• [Data listing]:
+---+

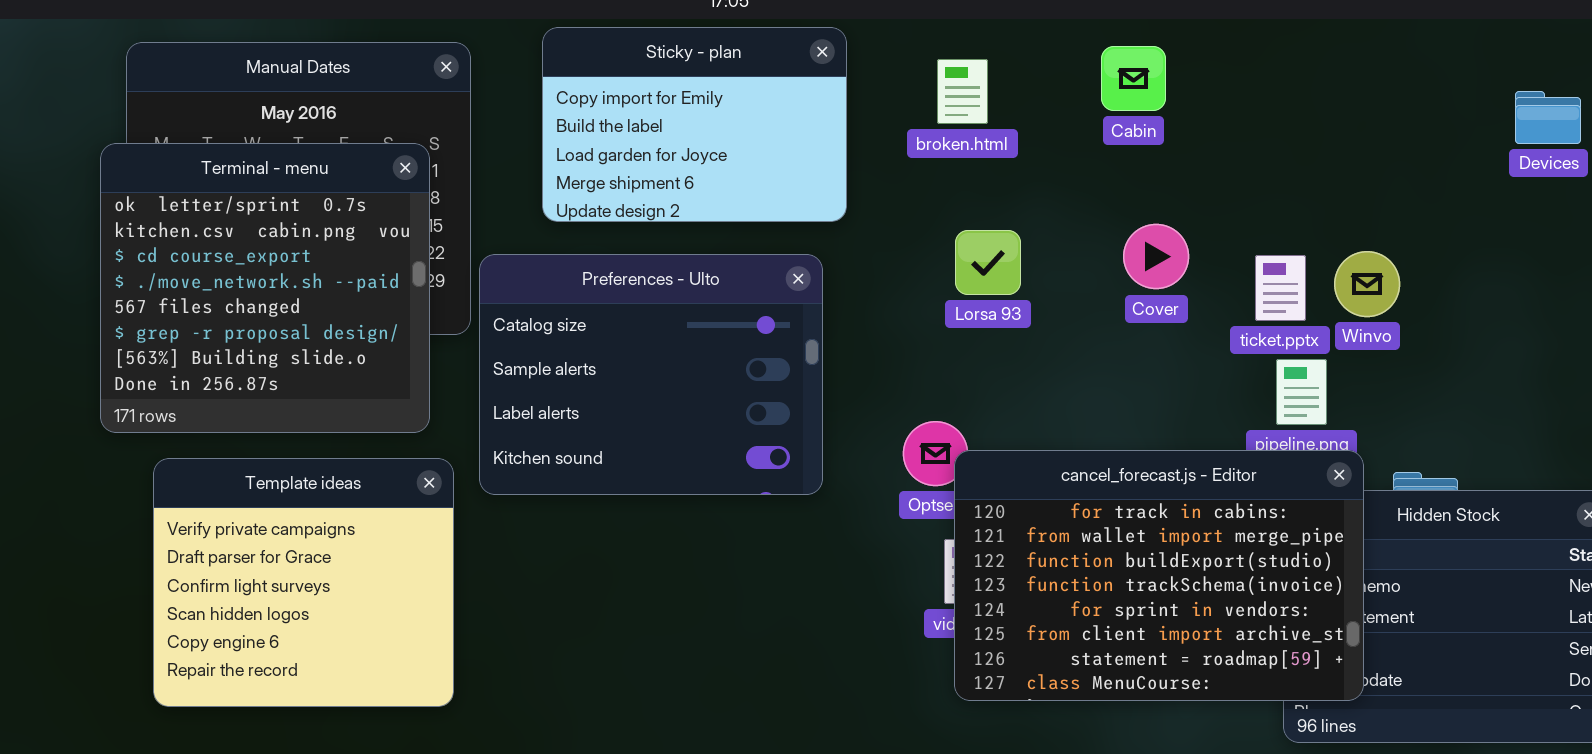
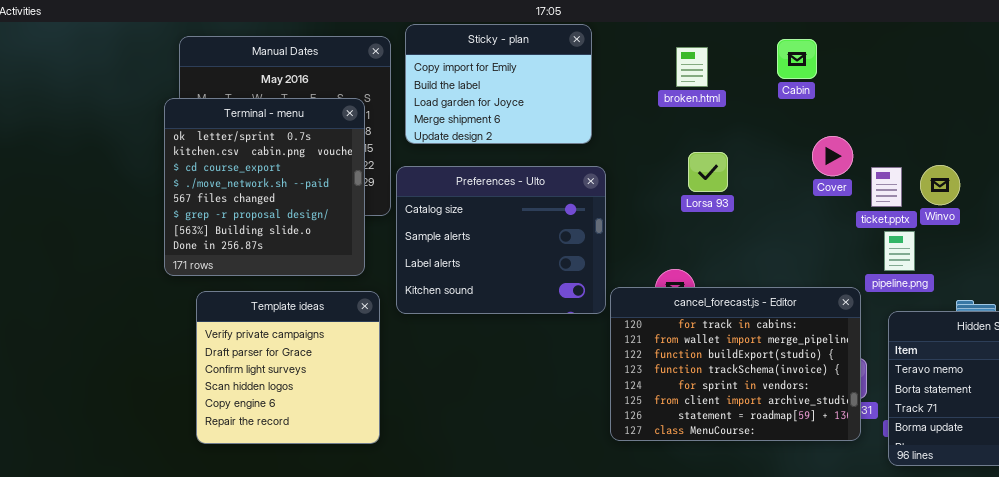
Sticky - plan: [542,27,847,222] -> [405,24,592,144], moved
Cover: [1123,224,1189,289] -> [812,136,853,176], moved
cancel_forecast.js - Editor: [954,450,1364,701] -> [610,287,861,441], moved

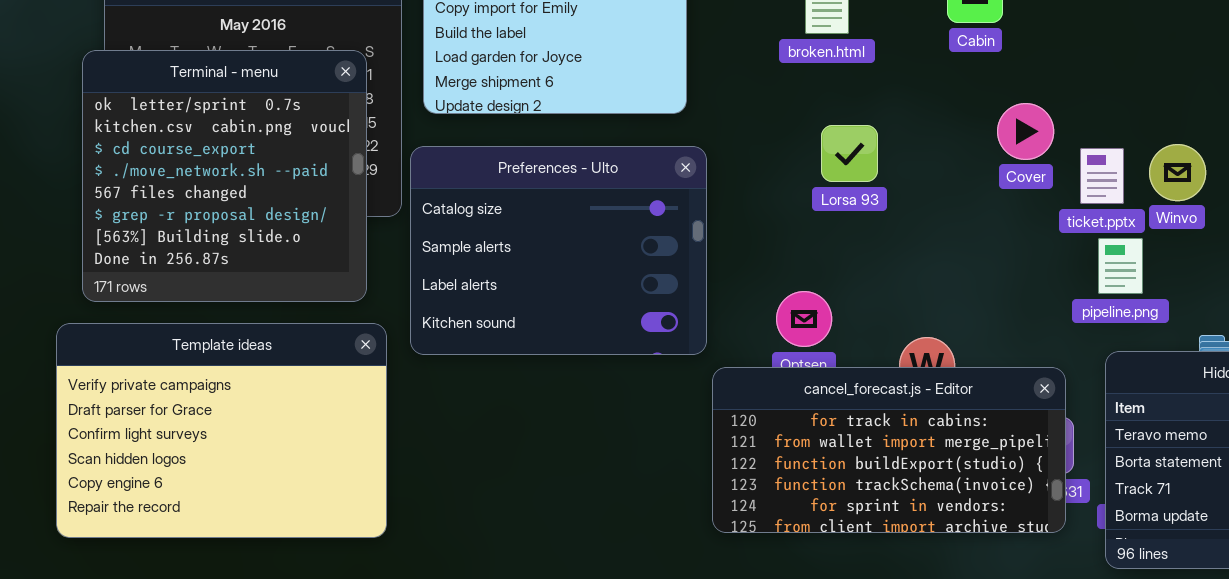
cancel_forecast.js - Editor: [610,287,861,441] -> [712,367,1066,533], resized
Template ideas: [196,291,380,444] -> [56,323,387,538], resized

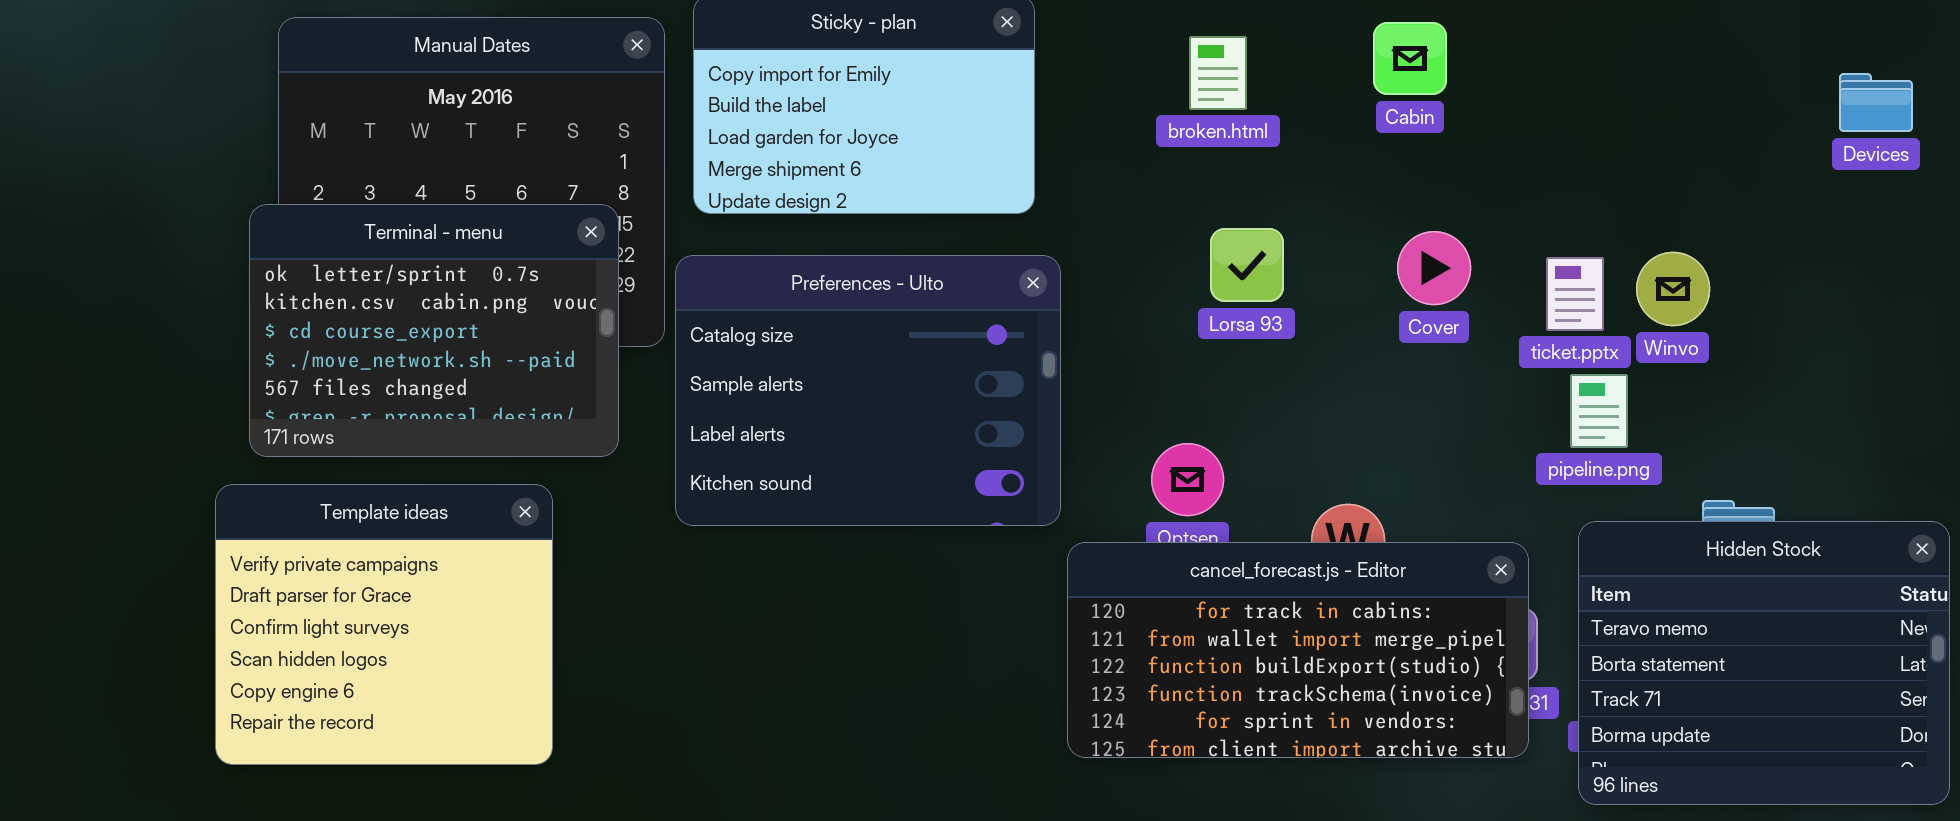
Terminal - menu: [82,50,367,302] -> [249,204,619,457], resized
Cover: [997,103,1054,160] -> [1397,231,1471,305], moved
Template ideas: [56,323,387,538] -> [215,484,553,765], resized

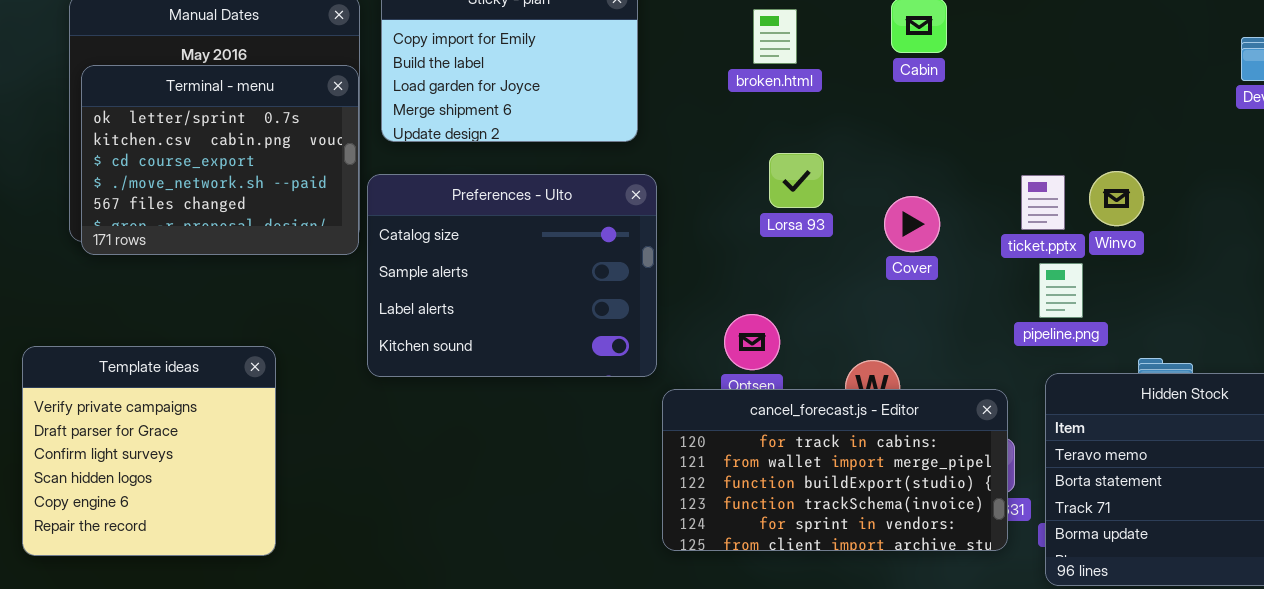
Terminal - menu: [249,204,619,457] -> [81,65,359,255], moved
Cover: [1397,231,1471,305] -> [884,196,940,252], moved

+---+

• [How to complete this task]:
Here the job is to print all the data exactly, skipping any image.

• [Problem solution]:
Sticky - plan: [542,27,847,222] -> [405,24,592,144], moved
Cover: [1123,224,1189,289] -> [812,136,853,176], moved
cancel_forecast.js - Editor: [954,450,1364,701] -> [610,287,861,441], moved

cancel_forecast.js - Editor: [610,287,861,441] -> [712,367,1066,533], resized
Template ideas: [196,291,380,444] -> [56,323,387,538], resized

Terminal - menu: [82,50,367,302] -> [249,204,619,457], resized
Cover: [997,103,1054,160] -> [1397,231,1471,305], moved
Template ideas: [56,323,387,538] -> [215,484,553,765], resized

Terminal - menu: [249,204,619,457] -> [81,65,359,255], moved
Cover: [1397,231,1471,305] -> [884,196,940,252], moved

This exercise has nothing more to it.